• _ASSIGNED TASK_
Switch "vacant space" to "empty space" in the rows from the line containing "Identify the location of vacant space at the right" through the end of the rows, and reproduce only those lines with nothing else altered.

━━━━━━━━━━

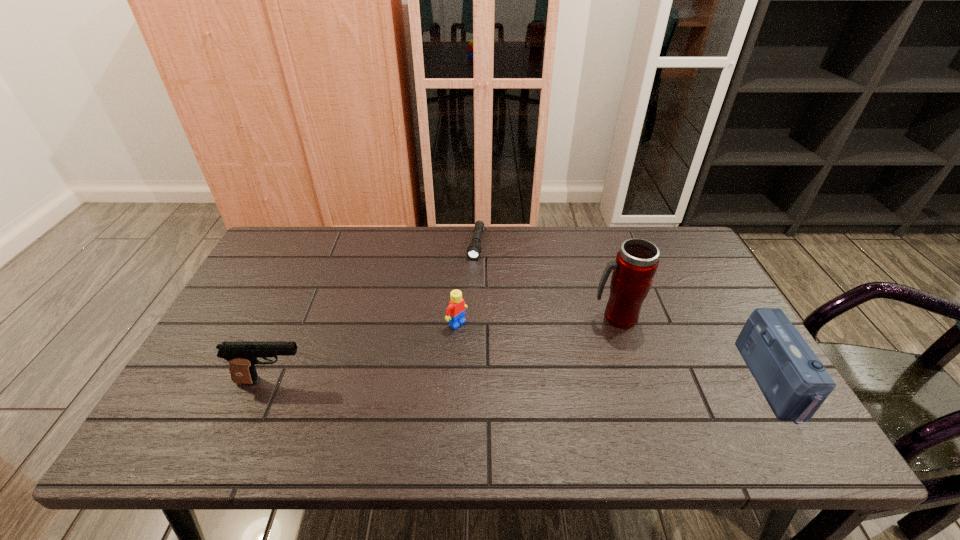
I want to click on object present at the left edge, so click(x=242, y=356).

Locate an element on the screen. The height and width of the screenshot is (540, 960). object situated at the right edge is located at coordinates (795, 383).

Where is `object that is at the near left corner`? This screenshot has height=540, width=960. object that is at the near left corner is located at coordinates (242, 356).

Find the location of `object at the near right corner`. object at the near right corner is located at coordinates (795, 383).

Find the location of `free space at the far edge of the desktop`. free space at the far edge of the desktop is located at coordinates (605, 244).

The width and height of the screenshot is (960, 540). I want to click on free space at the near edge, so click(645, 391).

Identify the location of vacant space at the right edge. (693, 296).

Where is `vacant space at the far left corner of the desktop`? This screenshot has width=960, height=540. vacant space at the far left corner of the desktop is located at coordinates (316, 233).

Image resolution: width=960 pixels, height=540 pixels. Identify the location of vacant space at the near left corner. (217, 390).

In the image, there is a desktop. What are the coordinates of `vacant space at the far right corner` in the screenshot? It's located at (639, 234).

━━━━━━━━━━

• _ANSWER TO THE EXERCISE_
Identify the location of empty space at the right edge. (693, 296).

Where is `empty space at the far left corner of the desktop`? This screenshot has width=960, height=540. empty space at the far left corner of the desktop is located at coordinates (316, 233).

Image resolution: width=960 pixels, height=540 pixels. Identify the location of empty space at the near left corner. (217, 390).

In the image, there is a desktop. What are the coordinates of `empty space at the far right corner` in the screenshot? It's located at (639, 234).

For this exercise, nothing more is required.